Data excerpts |
☆ ☆ ☆ ☆ ☆

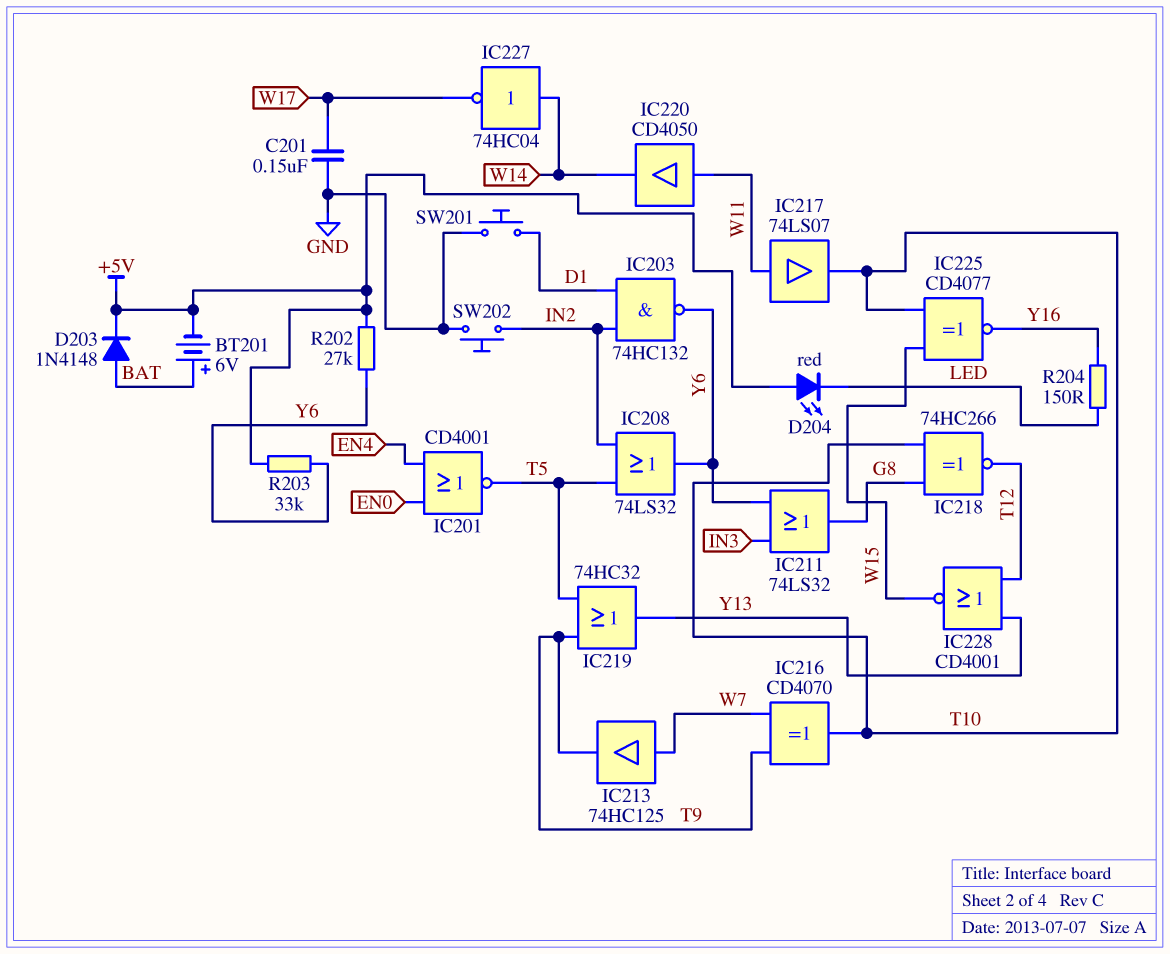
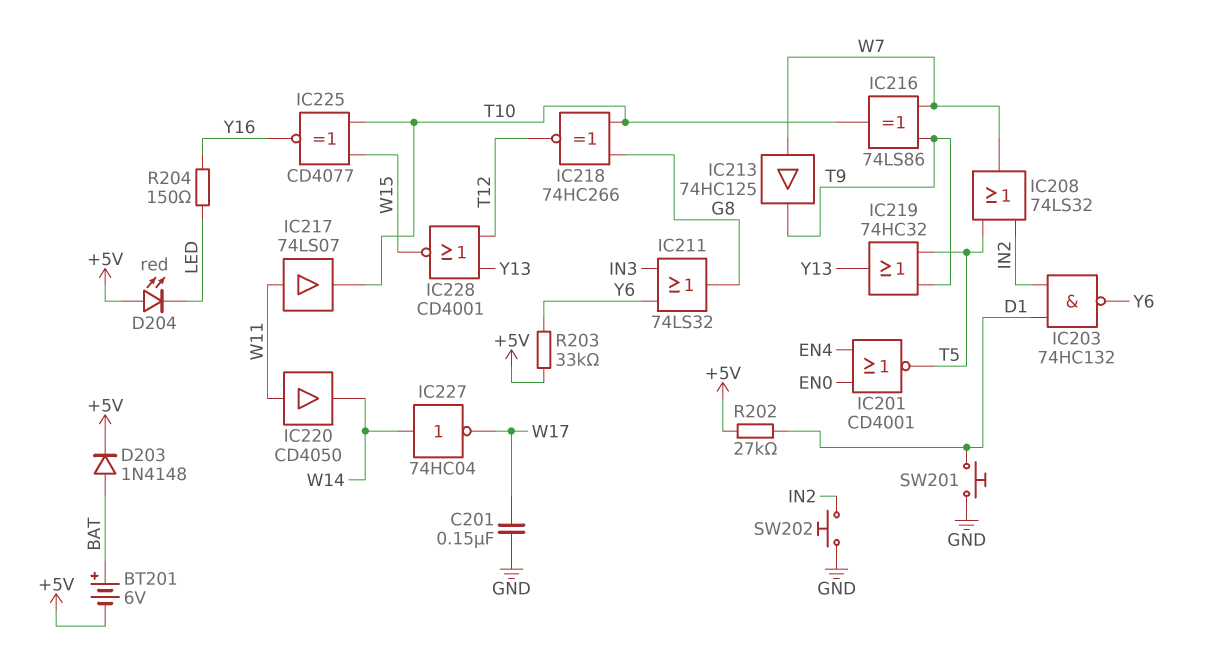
IC208: OR 74LS32 (in IN2, in T5, out Y6) -> OR 74LS32 (in IN2, in T5, out W7)
IC216: XOR CD4070 (in T9, in W7, out T10) -> XOR 74LS86 (in T9, in W7, out T10)
R202: 27k (+5V, Y6) -> 27k (+5V, D1)

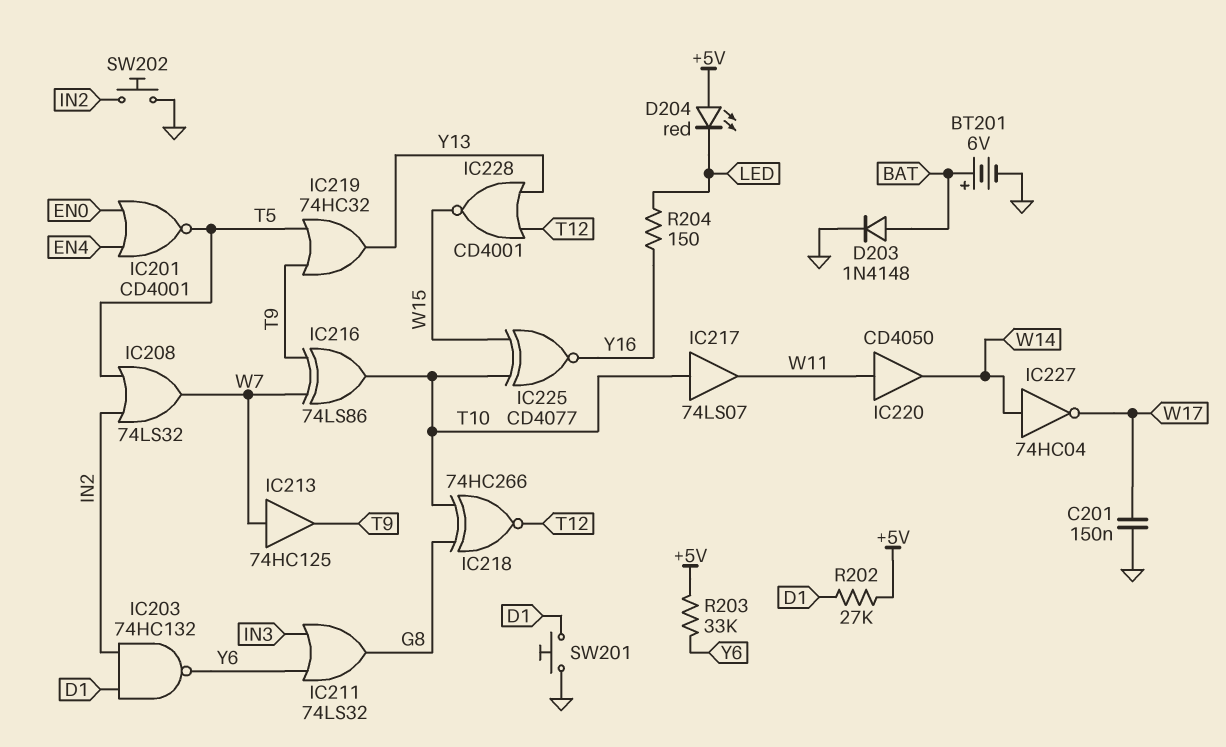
BT201: 6V (plus BAT, minus +5V) -> 6V (plus BAT, minus GND)
D203: diode 1N4148 (A BAT, K +5V) -> diode 1N4148 (A BAT, K GND)
IC217: buffer 74LS07 (in W11, out T10) -> buffer 74LS07 (in T10, out W11)

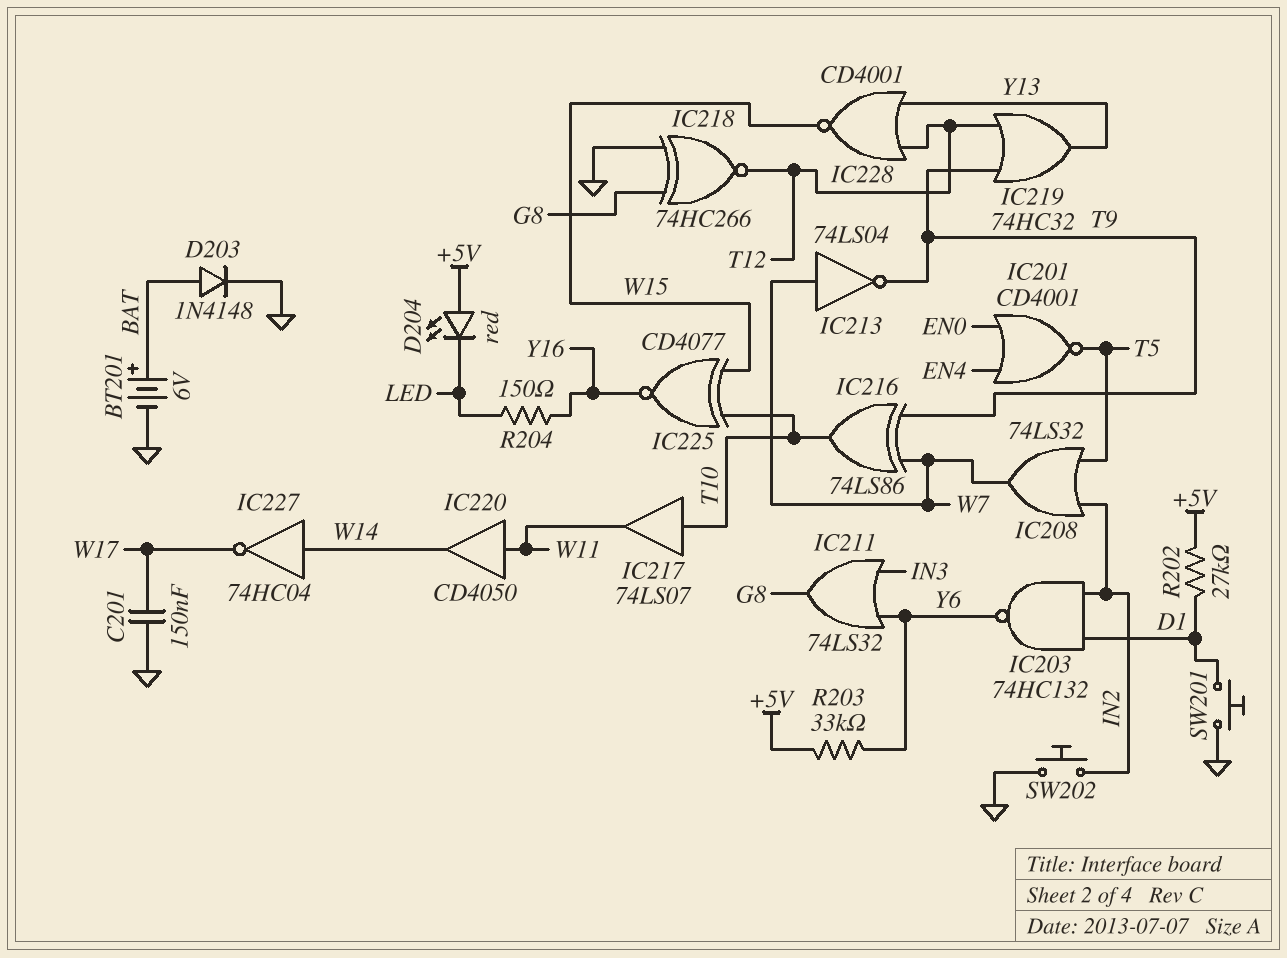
IC213: buffer 74HC125 (in W7, out T9) -> NOT 74LS04 (in W7, out T9)
IC218: XNOR 74HC266 (in G8, in T10, out T12) -> XNOR 74HC266 (in G8, in GND, out T12)
IC219: OR 74HC32 (in T5, in T9, out Y13) -> OR 74HC32 (in T9, in T12, out Y13)

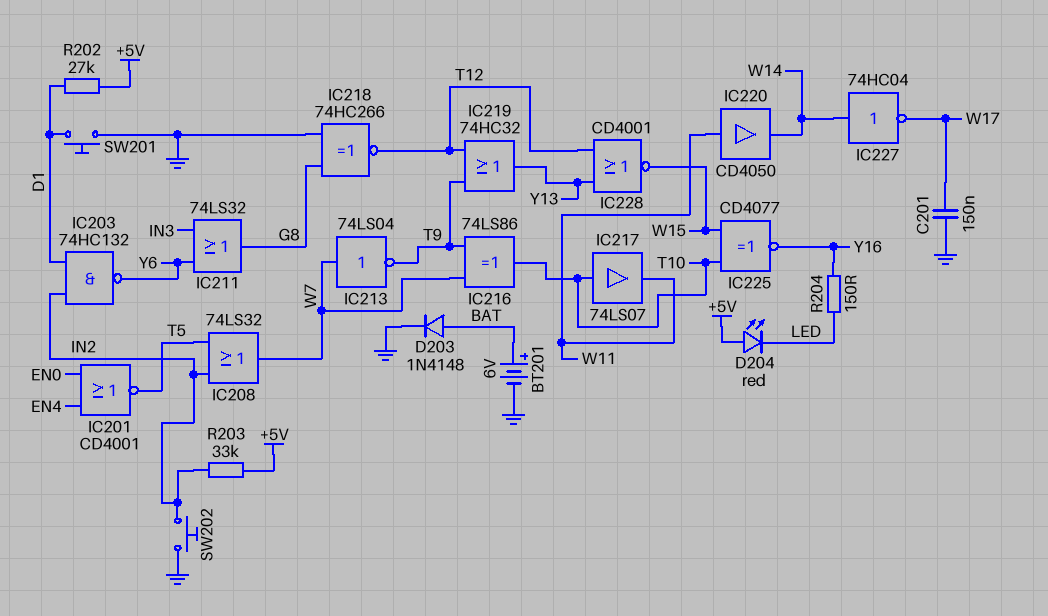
R203: 33k (+5V, Y6) -> 33k (+5V, IN2)

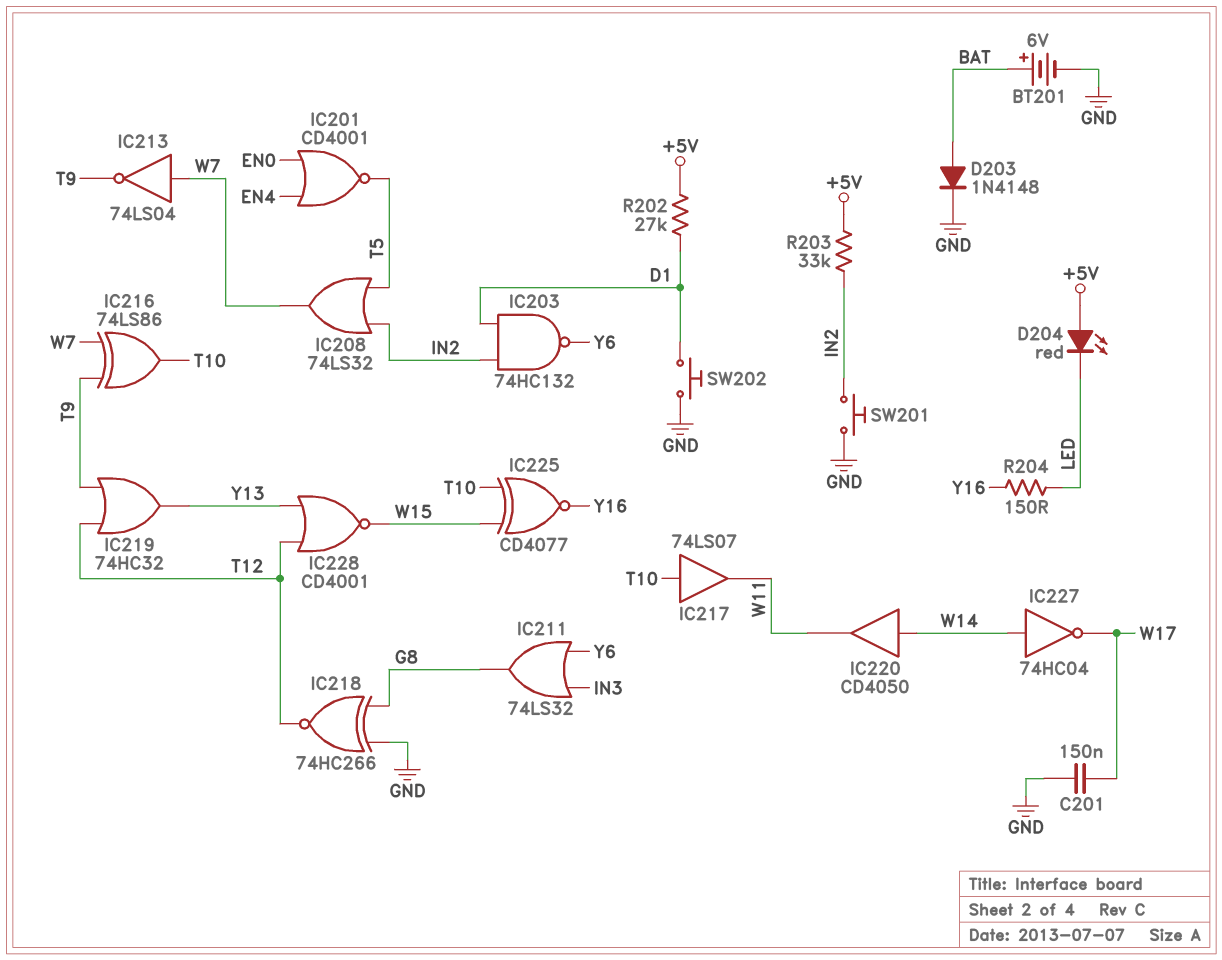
IC220: buffer CD4050 (in W11, out W14) -> buffer CD4050 (in W14, out W11)
SW201: button (D1, GND) -> button (GND, IN2)
SW202: button (GND, IN2) -> button (D1, GND)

☆ ☆ ☆ ☆ ☆

Look through the lines above and collect those with the word "button".

Answer space |
SW201: button (D1, GND) -> button (GND, IN2)
SW202: button (GND, IN2) -> button (D1, GND)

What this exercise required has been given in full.